* begin Materials provided *

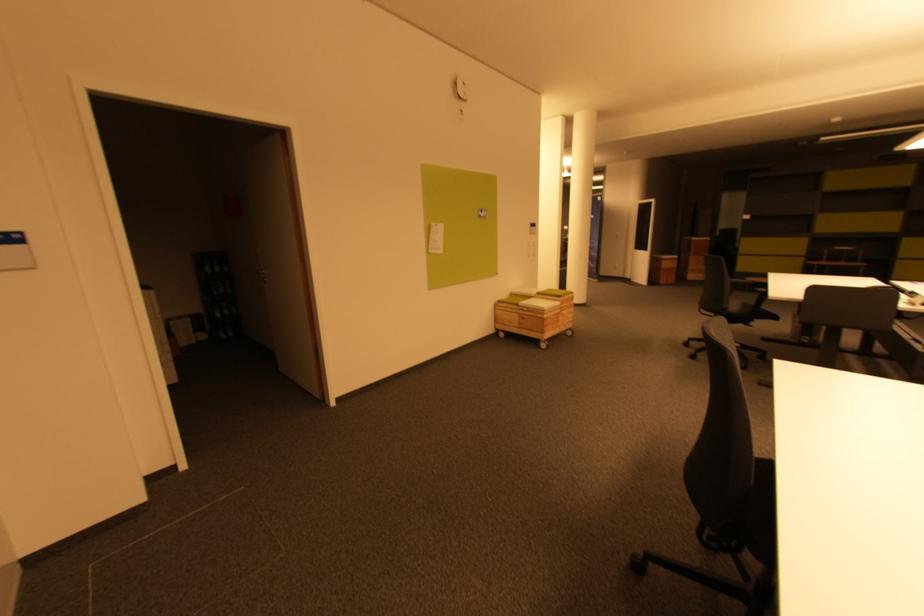
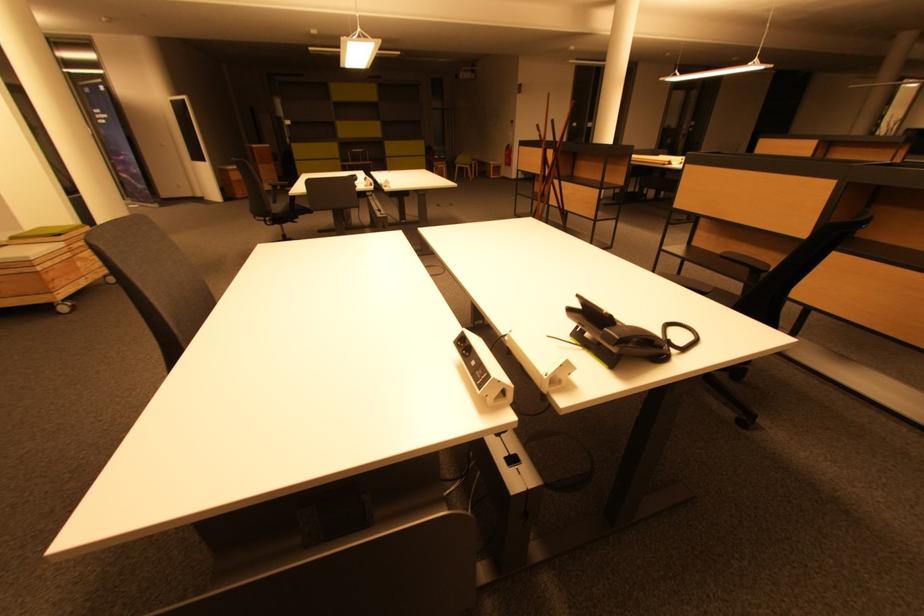
Find the pixel in the second image that matches (565,320) in the first image.

(83, 265)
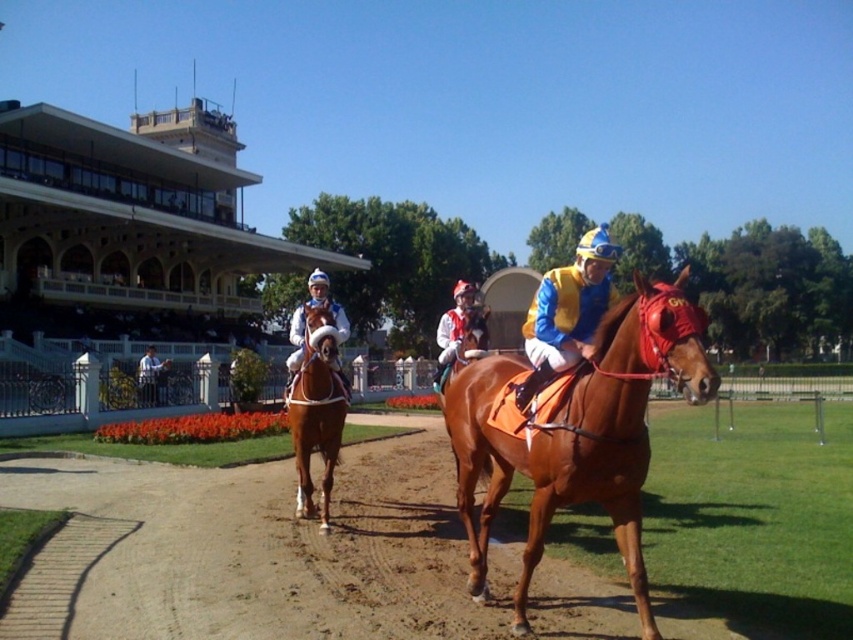
Question: Based on their relative distances, which object is farther from the white jersey at center?

Choices:
 (A) white fabric jacket at upper left
 (B) blue jersey at center

Answer: (A)

Question: Can you confirm if white jersey at center is positioned to the right of white matte helmet at center?

Choices:
 (A) yes
 (B) no

Answer: (A)

Question: Which is farther from the shiny brown horse at center?

Choices:
 (A) white jersey at center
 (B) white matte helmet at center
 (C) brown glossy horse at center
 (D) blue jersey at center

Answer: (A)

Question: Is brown glossy horse at center further to camera compared to white fabric jacket at upper left?

Choices:
 (A) no
 (B) yes

Answer: (A)

Question: Which is nearer to the white matte helmet at center?

Choices:
 (A) shiny brown horse at center
 (B) blue jersey at center
 (C) white jersey at center
 (D) brown glossy horse at center

Answer: (A)

Question: Can you confirm if white jersey at center is positioned to the left of white fabric jacket at upper left?

Choices:
 (A) yes
 (B) no

Answer: (B)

* end Materials provided *

# [Task instructions]
Pull out every line above that contains the word "white". Case matters.

# [Final result]
Question: Based on their relative distances, which object is farther from the white jersey at center?
 (A) white fabric jacket at upper left
Question: Can you confirm if white jersey at center is positioned to the right of white matte helmet at center?
 (A) white jersey at center
 (B) white matte helmet at center
Question: Is brown glossy horse at center further to camera compared to white fabric jacket at upper left?
Question: Which is nearer to the white matte helmet at center?
 (C) white jersey at center
Question: Can you confirm if white jersey at center is positioned to the left of white fabric jacket at upper left?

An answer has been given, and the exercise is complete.